__Work item__.
Pull every line holding the word "mushroom" out of the data and copy it.
━━━ Recorded information
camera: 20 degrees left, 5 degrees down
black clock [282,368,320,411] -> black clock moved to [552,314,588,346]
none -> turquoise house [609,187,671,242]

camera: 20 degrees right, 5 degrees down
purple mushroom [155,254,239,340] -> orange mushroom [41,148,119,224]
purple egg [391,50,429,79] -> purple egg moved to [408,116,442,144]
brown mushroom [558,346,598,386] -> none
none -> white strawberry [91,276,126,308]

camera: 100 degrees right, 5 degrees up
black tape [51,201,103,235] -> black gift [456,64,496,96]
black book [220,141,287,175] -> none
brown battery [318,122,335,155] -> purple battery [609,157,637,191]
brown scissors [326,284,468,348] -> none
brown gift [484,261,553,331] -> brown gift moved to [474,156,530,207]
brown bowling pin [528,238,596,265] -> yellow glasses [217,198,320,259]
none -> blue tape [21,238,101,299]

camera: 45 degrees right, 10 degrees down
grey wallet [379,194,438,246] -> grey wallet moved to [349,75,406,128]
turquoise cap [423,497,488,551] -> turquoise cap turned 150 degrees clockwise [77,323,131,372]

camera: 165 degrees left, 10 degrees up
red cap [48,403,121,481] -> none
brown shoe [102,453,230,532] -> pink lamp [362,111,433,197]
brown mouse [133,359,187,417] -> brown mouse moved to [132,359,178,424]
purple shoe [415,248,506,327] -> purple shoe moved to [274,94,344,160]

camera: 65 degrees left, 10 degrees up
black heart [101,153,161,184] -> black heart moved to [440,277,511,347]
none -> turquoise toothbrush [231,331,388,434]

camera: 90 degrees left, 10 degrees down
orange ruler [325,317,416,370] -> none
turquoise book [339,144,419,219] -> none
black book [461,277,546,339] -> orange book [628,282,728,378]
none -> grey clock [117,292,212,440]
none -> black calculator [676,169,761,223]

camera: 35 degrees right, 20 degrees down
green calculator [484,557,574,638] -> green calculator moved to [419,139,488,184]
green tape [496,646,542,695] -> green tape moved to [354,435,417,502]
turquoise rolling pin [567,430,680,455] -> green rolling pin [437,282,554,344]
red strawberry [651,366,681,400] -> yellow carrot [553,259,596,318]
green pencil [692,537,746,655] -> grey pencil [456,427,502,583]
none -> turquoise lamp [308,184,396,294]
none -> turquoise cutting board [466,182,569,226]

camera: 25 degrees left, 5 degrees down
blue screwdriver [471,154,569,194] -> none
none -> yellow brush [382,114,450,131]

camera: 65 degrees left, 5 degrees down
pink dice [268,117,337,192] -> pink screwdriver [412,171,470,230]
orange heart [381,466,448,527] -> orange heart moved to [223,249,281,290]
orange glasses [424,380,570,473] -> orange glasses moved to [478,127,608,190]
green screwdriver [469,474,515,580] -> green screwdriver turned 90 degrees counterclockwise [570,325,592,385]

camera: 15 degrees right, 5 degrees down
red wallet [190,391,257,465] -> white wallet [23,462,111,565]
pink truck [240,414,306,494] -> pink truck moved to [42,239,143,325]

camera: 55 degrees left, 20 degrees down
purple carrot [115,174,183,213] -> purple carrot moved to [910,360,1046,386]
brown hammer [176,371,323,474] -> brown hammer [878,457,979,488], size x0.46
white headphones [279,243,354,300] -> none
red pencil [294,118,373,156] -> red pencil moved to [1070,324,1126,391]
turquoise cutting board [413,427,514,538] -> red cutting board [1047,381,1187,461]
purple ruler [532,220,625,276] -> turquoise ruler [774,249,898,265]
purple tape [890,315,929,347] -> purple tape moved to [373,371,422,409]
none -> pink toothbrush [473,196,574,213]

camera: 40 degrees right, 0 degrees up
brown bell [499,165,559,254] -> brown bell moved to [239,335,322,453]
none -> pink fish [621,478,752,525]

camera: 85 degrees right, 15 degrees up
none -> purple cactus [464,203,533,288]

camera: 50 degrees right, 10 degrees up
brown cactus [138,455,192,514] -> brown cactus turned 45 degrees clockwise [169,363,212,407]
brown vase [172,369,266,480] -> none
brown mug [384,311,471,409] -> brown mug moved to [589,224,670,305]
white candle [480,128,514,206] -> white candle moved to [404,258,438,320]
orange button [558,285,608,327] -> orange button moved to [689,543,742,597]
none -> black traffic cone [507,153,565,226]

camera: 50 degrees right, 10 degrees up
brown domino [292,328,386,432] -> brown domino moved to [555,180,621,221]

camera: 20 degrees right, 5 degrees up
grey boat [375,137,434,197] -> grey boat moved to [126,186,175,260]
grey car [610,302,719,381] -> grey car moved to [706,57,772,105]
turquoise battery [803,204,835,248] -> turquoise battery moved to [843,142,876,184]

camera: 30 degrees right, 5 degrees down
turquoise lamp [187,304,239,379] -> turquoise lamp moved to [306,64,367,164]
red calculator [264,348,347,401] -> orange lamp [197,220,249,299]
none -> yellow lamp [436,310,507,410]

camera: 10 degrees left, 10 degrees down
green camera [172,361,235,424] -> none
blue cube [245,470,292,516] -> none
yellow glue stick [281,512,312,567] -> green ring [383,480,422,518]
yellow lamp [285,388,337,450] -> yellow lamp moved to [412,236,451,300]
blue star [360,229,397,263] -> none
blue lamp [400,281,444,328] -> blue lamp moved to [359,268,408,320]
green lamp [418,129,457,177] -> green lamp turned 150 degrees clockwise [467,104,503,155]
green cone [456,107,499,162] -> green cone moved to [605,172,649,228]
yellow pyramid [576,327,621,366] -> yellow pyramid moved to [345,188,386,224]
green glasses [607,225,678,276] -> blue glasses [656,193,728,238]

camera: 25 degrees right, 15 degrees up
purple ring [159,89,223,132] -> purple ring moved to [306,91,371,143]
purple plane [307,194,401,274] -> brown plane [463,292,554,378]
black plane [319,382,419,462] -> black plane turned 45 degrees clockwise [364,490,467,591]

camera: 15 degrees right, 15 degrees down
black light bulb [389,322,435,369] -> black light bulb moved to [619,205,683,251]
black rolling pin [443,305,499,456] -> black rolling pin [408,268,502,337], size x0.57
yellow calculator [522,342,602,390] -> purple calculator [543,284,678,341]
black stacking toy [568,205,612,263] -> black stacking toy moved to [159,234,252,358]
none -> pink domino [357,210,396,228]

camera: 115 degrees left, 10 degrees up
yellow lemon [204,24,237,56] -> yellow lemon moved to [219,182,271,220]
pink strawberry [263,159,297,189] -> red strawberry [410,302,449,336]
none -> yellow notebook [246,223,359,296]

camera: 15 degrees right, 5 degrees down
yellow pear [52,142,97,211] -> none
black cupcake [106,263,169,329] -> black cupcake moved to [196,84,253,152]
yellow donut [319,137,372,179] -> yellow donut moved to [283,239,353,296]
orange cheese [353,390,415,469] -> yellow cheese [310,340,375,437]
━━━━━━
__Answer box__.
purple mushroom [155,254,239,340] -> orange mushroom [41,148,119,224]
brown mushroom [558,346,598,386] -> none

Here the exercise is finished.